◆ **INPUT DATA**
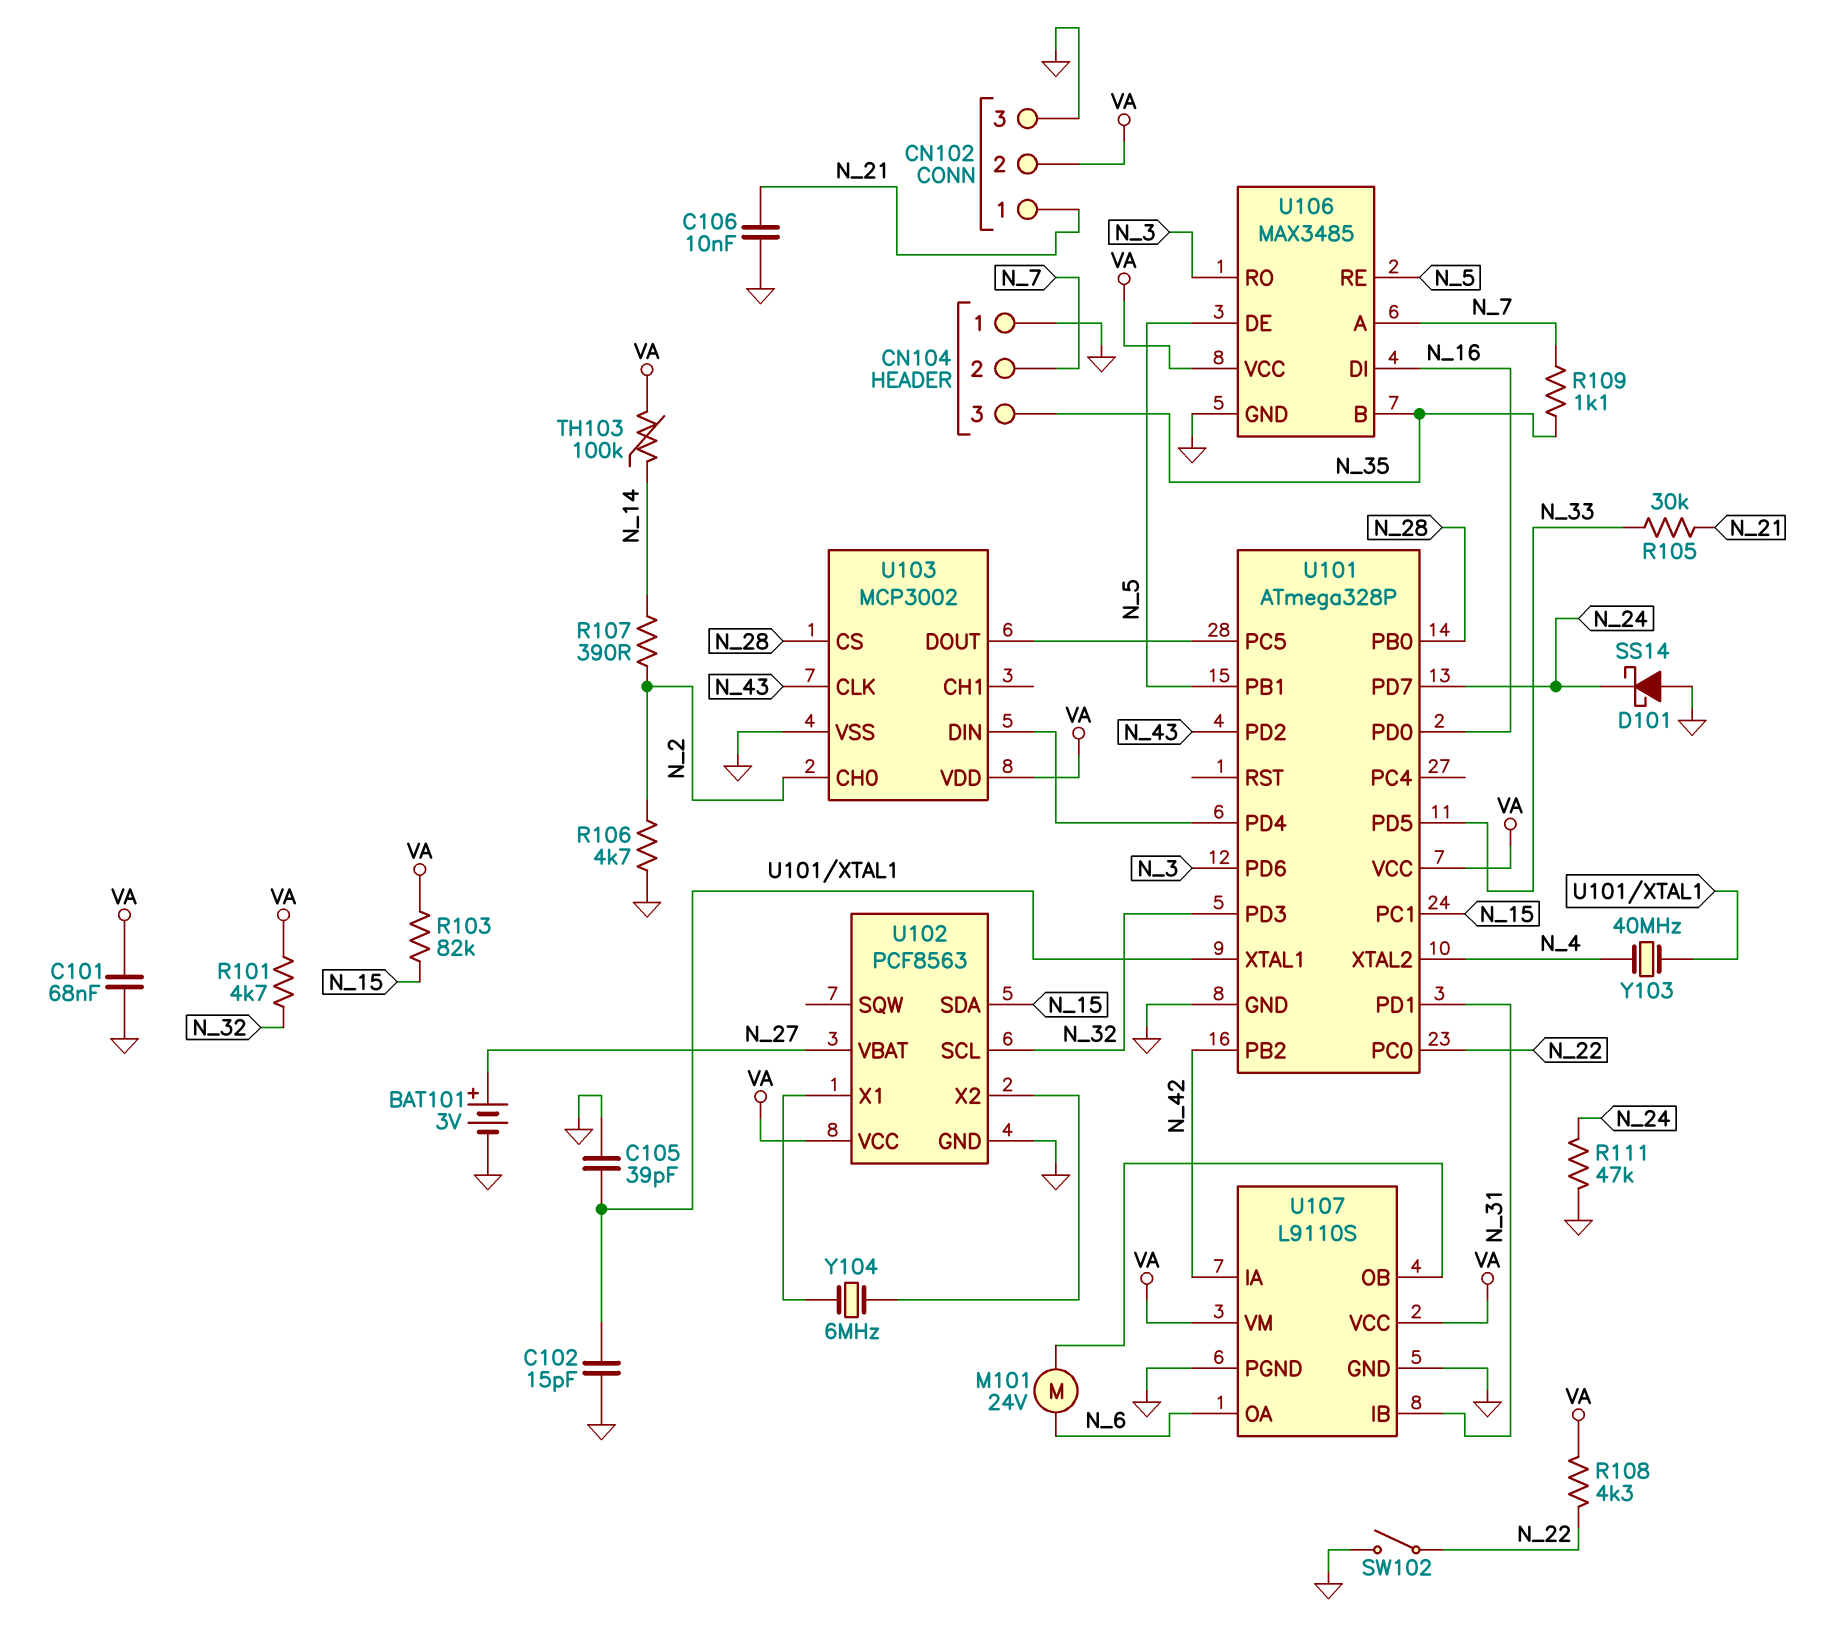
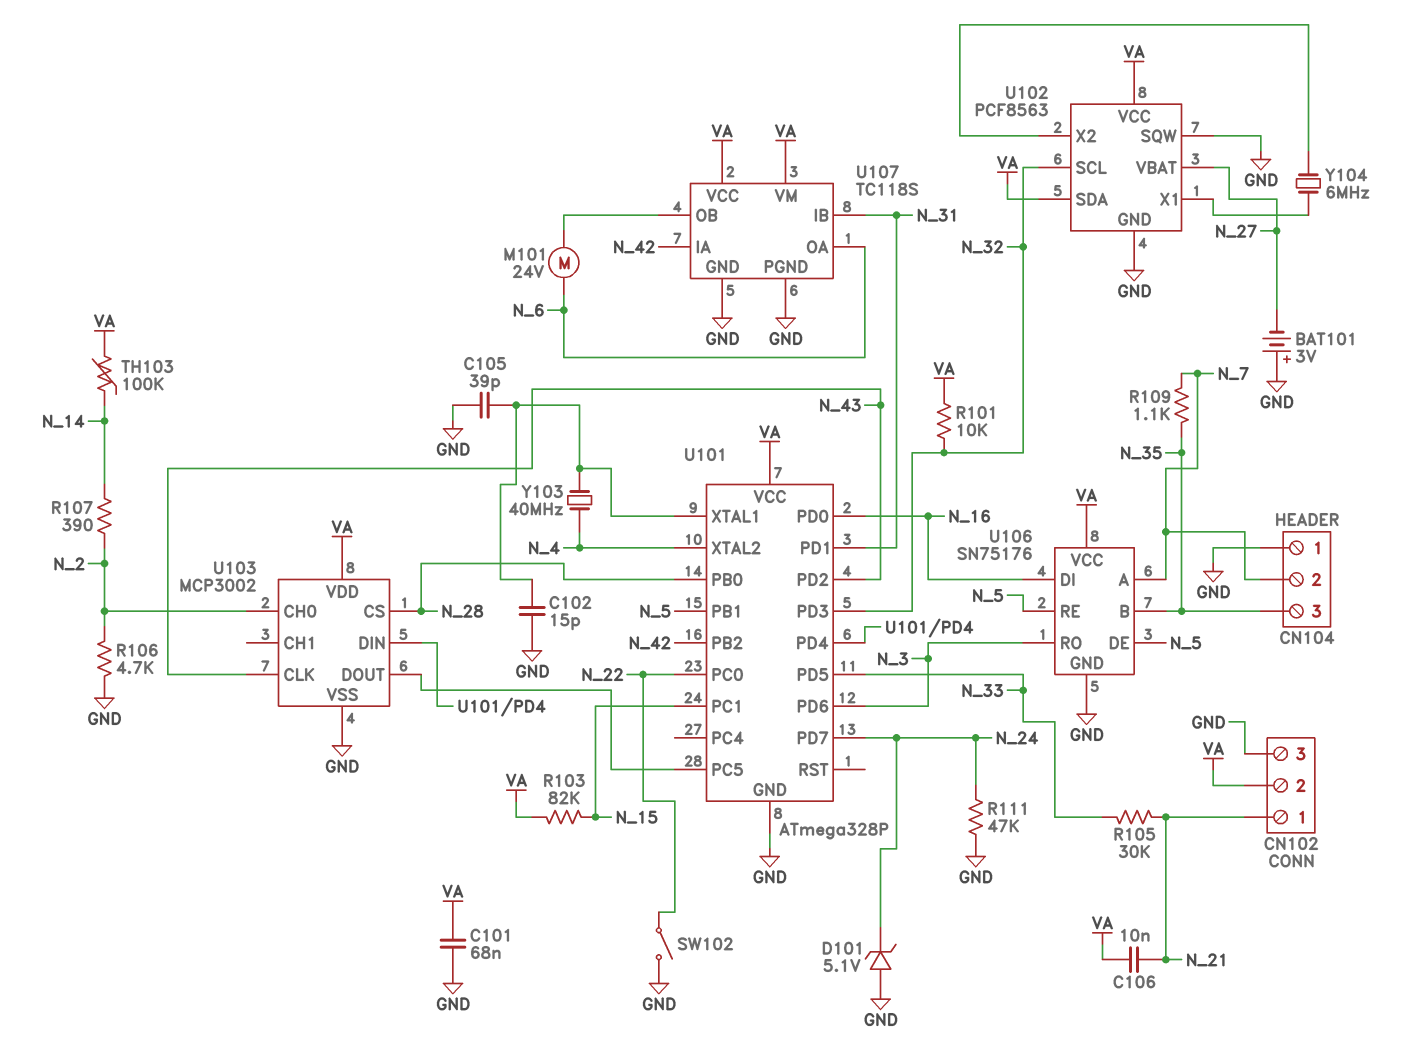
BAT101: 3V (plus N_27, minus GND) -> 3V (plus GND, minus N_27)
C106: 10nF (GND, N_21) -> 10nF (N_21, VA)
D101: schottky SS14 (A GND, K N_24) -> zener 5.1V (A GND, K N_24)
R101: 4.7k (N_32, VA) -> 10k (N_32, VA)
R108: 4.3k (N_22, VA) -> none
U102 pin SDA: N_15 -> VA
U102 pin SQW: none -> GND
U106: MAX3485 -> SN75176
U107: L9110S -> TC118S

◆ **WHAT YOU WILL DO**
Determine how many lines in the data include "none", and let the answer be that number alone.

◆ **RESULT OF THE TASK**
2